**Work item**
Please repeat each line below exactly, with no images in the copy.

Segment Start: Data supplied

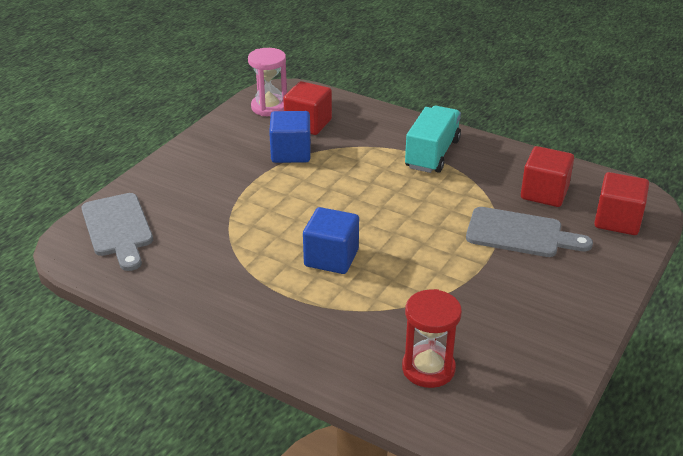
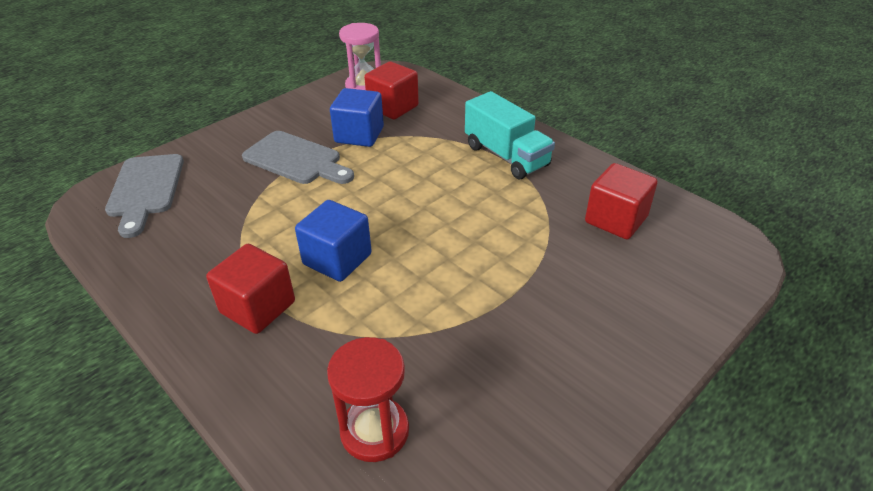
camera: 15 degrees right, 5 degrees up
(432, 154) = (506, 156): turquoise truck -> turquoise truck turned 105 degrees clockwise
(520, 234) = (567, 266): grey cutting board -> grey cutting board (296, 159)
(617, 221) = (695, 269): red cube -> red cube (258, 307)

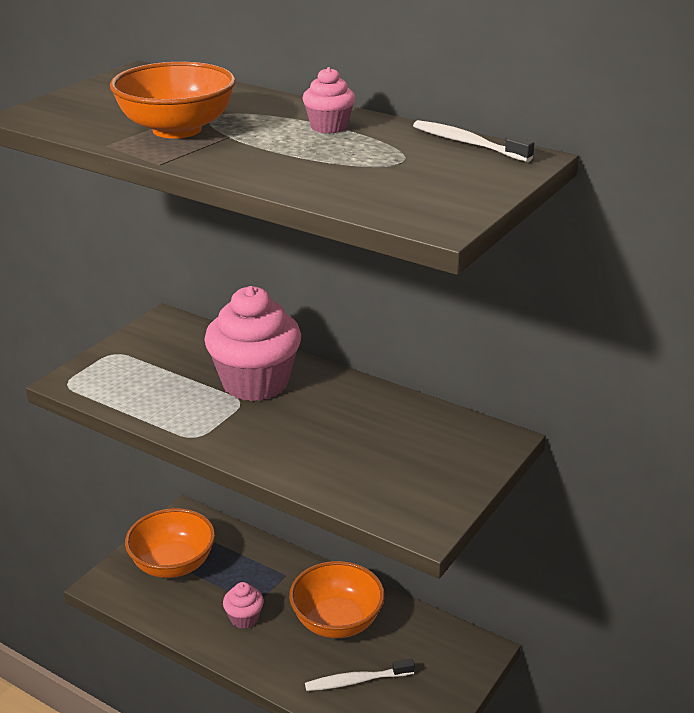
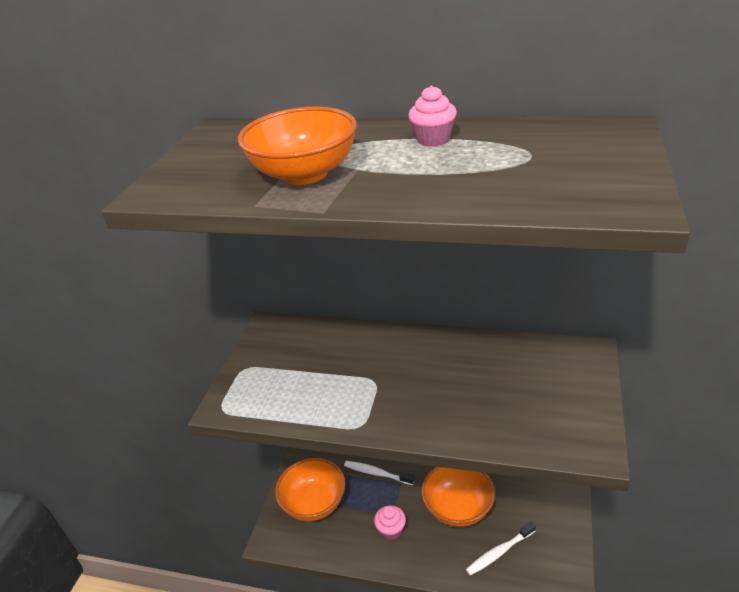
camera: 15 degrees left, 5 degrees up
(255, 383) = (375, 360): pink cupcake -> none
(467, 143) = (562, 127): white toothbrush -> white toothbrush (377, 473)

Segment End: Data supplied

**Task output**
camera: 15 degrees right, 5 degrees up
(432, 154) = (506, 156): turquoise truck -> turquoise truck turned 105 degrees clockwise
(520, 234) = (567, 266): grey cutting board -> grey cutting board (296, 159)
(617, 221) = (695, 269): red cube -> red cube (258, 307)

camera: 15 degrees left, 5 degrees up
(255, 383) = (375, 360): pink cupcake -> none
(467, 143) = (562, 127): white toothbrush -> white toothbrush (377, 473)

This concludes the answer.